> **REQUIRED WORK**
Every line containing "footways" should be copied out. Go through the entries and find them.

> **TASK INPUT**
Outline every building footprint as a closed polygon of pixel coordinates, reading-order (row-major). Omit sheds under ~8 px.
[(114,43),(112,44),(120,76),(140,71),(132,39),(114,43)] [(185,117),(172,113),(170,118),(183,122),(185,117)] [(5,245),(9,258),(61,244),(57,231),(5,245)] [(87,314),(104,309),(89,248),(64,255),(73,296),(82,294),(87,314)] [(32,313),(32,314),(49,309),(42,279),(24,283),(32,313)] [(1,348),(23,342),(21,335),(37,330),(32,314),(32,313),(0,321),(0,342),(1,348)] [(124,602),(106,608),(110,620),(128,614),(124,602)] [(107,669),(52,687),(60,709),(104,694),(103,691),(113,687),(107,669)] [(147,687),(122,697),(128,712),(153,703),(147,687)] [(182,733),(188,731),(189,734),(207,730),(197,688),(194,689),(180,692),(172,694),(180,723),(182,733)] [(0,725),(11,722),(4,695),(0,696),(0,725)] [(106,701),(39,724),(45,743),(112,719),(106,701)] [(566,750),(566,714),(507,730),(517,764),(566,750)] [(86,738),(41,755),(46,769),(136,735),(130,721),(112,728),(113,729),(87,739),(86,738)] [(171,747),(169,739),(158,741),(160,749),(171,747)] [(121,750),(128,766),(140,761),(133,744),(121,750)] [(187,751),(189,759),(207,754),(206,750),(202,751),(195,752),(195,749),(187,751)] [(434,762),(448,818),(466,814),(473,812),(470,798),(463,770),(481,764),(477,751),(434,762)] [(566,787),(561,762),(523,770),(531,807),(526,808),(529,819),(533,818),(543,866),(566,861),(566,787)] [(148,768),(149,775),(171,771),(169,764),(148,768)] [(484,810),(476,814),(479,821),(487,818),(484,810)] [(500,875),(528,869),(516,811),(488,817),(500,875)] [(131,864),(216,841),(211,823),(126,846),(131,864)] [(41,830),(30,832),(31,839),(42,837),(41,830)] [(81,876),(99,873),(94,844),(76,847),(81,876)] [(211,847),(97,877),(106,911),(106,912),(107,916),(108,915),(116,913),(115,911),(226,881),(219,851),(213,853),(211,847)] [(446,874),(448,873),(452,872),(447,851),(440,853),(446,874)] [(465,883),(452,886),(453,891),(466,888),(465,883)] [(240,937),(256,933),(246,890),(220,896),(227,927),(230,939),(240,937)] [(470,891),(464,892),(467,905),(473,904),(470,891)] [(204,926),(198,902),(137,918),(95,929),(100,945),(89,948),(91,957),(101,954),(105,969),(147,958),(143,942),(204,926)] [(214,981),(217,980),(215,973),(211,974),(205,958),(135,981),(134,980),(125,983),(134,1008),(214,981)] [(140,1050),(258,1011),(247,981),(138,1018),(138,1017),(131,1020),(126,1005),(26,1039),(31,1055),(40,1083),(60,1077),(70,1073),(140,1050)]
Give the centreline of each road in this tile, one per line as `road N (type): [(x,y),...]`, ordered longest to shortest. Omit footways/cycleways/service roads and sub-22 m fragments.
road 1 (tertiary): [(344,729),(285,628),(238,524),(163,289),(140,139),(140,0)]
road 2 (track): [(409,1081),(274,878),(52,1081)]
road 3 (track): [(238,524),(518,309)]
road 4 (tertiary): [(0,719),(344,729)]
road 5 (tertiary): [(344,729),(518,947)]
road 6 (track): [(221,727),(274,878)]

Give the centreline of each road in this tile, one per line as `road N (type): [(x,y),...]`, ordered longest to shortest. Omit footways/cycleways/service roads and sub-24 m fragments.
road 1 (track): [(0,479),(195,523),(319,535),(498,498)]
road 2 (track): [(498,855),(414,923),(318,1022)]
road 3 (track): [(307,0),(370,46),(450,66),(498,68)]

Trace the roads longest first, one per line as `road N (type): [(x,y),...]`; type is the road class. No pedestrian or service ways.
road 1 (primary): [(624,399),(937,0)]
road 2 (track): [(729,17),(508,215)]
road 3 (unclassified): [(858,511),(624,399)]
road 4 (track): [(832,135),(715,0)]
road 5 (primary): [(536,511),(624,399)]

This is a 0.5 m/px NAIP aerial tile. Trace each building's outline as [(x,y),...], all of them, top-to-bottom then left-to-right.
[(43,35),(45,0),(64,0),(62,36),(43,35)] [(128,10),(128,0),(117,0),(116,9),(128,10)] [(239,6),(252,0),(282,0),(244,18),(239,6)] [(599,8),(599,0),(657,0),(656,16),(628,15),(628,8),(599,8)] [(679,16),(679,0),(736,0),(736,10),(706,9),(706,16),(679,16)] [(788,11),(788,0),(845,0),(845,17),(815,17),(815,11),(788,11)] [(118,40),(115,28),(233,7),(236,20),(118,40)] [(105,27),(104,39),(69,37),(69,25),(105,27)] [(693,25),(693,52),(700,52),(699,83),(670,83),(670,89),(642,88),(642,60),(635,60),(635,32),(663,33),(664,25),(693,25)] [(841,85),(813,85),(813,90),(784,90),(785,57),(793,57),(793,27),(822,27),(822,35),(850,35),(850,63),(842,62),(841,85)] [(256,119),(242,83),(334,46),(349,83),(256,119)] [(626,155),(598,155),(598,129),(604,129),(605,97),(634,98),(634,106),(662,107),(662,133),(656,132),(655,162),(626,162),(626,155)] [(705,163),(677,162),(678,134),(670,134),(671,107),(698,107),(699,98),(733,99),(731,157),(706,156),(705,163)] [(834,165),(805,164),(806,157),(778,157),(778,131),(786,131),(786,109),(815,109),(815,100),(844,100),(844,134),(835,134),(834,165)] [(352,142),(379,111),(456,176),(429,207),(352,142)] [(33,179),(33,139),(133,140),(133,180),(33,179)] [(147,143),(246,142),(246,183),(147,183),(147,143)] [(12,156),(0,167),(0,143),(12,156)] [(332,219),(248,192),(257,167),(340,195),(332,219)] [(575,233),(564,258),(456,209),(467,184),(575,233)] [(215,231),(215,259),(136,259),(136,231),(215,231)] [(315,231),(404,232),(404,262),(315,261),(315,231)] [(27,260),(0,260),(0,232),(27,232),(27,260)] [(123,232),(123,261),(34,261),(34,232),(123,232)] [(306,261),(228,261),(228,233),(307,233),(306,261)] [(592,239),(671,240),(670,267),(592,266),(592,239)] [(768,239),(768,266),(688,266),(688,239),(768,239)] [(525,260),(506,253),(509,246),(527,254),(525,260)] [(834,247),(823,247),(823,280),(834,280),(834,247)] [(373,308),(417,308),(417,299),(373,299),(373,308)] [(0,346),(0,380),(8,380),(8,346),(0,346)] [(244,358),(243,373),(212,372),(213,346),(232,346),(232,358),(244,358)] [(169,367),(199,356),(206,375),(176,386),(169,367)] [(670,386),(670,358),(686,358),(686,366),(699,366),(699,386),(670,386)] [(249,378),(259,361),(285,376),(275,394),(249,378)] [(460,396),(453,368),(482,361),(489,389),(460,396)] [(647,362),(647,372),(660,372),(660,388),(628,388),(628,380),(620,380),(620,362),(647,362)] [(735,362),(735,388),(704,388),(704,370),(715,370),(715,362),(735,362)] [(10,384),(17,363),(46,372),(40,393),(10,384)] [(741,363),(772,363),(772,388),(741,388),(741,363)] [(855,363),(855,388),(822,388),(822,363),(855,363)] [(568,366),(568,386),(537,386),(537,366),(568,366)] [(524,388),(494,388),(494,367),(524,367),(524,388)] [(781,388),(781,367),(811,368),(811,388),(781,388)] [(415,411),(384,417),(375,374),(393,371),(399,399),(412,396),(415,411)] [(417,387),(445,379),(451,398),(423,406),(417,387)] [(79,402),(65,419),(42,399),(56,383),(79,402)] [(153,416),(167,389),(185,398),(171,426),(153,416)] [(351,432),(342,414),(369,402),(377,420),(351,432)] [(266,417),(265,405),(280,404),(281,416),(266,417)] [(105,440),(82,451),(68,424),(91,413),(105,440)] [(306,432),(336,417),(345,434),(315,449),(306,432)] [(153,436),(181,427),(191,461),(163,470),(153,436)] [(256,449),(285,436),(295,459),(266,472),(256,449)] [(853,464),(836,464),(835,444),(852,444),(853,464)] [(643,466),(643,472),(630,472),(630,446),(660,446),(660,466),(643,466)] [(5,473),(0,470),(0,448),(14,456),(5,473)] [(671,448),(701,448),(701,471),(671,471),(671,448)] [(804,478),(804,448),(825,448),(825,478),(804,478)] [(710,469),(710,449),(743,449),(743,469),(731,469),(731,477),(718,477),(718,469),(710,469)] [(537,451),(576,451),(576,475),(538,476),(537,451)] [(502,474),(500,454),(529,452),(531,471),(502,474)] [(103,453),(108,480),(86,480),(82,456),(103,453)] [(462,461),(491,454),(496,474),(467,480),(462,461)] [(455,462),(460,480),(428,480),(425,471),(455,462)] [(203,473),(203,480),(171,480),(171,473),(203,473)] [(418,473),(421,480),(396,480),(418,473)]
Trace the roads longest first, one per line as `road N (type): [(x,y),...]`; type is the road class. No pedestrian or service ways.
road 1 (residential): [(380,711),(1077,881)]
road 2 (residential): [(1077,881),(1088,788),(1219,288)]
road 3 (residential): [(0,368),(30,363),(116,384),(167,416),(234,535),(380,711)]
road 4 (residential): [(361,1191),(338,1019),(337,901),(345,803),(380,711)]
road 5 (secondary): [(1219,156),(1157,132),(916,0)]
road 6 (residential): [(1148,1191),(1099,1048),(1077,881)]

> **EXERCISE RESULT**
Give the centreline of each road in this tile, one per line as `road N (type): [(x,y),...]`, ordered longest to shortest. Omit footways/cycleways/service roads and sub-22 m fragments.
Give the centreline of each road in this tile, one per line as `road N (type): [(x,y),...]`, ordered longest to shortest. Omit footways/cycleways/service roads and sub-24 m fragments.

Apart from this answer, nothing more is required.